### [Information shown]
+--
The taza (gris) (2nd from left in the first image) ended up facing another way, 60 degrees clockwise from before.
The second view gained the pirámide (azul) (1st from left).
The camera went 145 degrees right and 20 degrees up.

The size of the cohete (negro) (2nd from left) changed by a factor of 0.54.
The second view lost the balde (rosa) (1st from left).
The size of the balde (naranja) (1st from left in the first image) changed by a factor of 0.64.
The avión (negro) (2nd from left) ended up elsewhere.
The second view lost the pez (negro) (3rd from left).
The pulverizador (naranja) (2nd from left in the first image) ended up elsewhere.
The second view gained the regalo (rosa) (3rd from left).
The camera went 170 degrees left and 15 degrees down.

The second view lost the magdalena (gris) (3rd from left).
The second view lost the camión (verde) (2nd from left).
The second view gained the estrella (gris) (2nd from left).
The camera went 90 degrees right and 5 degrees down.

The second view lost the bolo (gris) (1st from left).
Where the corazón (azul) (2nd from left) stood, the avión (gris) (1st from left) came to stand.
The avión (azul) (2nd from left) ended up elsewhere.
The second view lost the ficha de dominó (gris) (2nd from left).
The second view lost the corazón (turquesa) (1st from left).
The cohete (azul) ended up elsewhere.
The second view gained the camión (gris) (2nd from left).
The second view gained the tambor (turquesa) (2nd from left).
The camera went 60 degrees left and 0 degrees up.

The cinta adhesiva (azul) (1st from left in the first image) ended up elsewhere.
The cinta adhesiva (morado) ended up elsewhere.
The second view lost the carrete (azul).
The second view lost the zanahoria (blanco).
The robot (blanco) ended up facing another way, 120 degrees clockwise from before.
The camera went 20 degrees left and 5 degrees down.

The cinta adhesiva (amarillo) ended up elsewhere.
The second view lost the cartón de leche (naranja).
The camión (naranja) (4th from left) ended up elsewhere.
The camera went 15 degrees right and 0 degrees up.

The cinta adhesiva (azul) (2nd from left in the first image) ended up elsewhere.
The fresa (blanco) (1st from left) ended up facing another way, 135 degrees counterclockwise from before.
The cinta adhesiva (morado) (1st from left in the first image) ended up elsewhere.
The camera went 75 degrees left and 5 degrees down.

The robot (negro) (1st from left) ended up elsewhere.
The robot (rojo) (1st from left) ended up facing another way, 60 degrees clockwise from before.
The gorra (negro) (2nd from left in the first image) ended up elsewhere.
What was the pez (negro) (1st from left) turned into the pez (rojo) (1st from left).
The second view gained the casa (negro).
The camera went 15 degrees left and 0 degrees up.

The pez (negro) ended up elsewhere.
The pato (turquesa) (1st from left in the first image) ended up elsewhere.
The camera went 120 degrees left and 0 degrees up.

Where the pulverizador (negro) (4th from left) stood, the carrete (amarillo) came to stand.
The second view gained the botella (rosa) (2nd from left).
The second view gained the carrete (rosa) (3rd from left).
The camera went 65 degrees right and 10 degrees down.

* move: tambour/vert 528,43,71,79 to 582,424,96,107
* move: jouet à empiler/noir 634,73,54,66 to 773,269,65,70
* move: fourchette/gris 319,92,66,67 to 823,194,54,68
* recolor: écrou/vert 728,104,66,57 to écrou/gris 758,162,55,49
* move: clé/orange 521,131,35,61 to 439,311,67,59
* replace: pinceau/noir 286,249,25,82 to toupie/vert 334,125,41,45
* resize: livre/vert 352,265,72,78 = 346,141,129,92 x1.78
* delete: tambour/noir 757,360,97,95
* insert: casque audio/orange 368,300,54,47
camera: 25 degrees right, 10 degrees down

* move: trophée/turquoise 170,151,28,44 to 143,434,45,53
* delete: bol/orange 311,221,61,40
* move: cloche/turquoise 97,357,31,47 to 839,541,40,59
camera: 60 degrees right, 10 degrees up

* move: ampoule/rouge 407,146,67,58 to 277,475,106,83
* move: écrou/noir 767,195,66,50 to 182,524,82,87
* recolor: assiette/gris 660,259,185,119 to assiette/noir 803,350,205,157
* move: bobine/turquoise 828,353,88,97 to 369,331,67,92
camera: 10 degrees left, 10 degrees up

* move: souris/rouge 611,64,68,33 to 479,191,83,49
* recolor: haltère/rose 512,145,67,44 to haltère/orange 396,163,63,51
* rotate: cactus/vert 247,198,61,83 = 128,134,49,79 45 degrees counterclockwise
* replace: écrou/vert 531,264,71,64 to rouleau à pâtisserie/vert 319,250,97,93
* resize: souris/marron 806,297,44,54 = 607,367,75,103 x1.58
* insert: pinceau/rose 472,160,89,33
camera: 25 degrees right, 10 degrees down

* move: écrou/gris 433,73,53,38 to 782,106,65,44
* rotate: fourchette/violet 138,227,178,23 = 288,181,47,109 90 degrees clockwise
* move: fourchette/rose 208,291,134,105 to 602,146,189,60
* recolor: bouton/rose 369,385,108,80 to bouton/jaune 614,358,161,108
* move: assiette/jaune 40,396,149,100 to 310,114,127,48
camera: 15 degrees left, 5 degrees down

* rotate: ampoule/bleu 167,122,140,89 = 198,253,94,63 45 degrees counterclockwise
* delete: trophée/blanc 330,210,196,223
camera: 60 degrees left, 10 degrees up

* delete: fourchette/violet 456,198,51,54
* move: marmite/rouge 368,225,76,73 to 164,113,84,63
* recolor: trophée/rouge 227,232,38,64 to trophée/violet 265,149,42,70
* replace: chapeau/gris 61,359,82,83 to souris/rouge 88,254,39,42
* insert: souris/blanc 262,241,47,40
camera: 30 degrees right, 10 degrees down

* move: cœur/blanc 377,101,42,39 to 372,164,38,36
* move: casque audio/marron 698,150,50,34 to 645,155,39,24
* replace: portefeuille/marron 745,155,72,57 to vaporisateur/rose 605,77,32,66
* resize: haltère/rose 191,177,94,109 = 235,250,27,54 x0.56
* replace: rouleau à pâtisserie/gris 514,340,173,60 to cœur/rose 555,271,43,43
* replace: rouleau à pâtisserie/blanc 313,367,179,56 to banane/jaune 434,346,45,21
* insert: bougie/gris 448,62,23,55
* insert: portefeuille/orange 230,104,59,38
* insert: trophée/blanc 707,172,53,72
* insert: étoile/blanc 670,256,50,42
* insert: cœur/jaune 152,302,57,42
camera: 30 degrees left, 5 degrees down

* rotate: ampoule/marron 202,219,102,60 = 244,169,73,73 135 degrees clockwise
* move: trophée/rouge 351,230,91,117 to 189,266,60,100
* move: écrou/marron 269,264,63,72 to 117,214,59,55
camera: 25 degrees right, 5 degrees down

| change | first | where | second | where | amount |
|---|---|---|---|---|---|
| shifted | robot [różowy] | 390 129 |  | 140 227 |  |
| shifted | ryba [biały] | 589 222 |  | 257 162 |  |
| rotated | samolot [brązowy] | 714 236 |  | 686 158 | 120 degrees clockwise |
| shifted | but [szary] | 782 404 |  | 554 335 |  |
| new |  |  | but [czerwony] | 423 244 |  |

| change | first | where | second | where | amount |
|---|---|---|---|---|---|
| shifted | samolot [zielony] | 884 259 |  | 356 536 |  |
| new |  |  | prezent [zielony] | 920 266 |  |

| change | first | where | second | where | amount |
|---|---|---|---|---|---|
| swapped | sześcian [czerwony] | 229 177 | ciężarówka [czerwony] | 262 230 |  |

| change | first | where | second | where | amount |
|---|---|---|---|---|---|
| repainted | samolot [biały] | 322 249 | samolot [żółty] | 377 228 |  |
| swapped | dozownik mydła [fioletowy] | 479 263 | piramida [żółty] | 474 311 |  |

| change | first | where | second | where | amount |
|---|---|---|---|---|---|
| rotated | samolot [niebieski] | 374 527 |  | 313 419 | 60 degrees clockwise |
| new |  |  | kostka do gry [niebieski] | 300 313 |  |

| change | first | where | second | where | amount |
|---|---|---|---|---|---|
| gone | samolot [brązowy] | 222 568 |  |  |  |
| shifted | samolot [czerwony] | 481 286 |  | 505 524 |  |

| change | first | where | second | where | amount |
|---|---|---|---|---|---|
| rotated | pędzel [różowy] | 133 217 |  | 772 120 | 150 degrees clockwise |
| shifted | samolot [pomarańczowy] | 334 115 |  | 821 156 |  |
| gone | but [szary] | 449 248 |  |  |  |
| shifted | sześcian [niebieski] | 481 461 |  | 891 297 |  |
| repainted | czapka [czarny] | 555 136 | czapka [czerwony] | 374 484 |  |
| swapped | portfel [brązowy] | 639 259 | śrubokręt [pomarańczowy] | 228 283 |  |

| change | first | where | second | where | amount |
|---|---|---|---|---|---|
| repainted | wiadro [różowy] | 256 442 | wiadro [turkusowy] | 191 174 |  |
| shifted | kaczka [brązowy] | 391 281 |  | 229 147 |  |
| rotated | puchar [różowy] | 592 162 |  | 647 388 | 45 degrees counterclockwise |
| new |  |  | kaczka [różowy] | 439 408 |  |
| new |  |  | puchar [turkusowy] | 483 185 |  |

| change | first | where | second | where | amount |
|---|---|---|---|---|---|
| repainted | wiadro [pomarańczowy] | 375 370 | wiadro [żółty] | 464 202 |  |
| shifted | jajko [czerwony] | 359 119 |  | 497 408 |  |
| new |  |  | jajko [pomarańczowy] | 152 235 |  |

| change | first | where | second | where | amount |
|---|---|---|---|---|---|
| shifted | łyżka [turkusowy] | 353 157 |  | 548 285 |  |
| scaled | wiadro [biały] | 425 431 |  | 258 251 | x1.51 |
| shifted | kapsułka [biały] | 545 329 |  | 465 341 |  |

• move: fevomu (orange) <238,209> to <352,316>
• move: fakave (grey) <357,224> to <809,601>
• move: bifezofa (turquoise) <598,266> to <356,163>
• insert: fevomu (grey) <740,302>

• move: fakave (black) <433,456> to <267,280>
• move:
+--
### [Brief]
Transcribe nothing except the lines from the one with "<357,224> to <809,601>" through the end of the data above, each exactly as it appears.

### [Task result]
• move: fakave (grey) <357,224> to <809,601>
• move: bifezofa (turquoise) <598,266> to <356,163>
• insert: fevomu (grey) <740,302>

• move: fakave (black) <433,456> to <267,280>
• move:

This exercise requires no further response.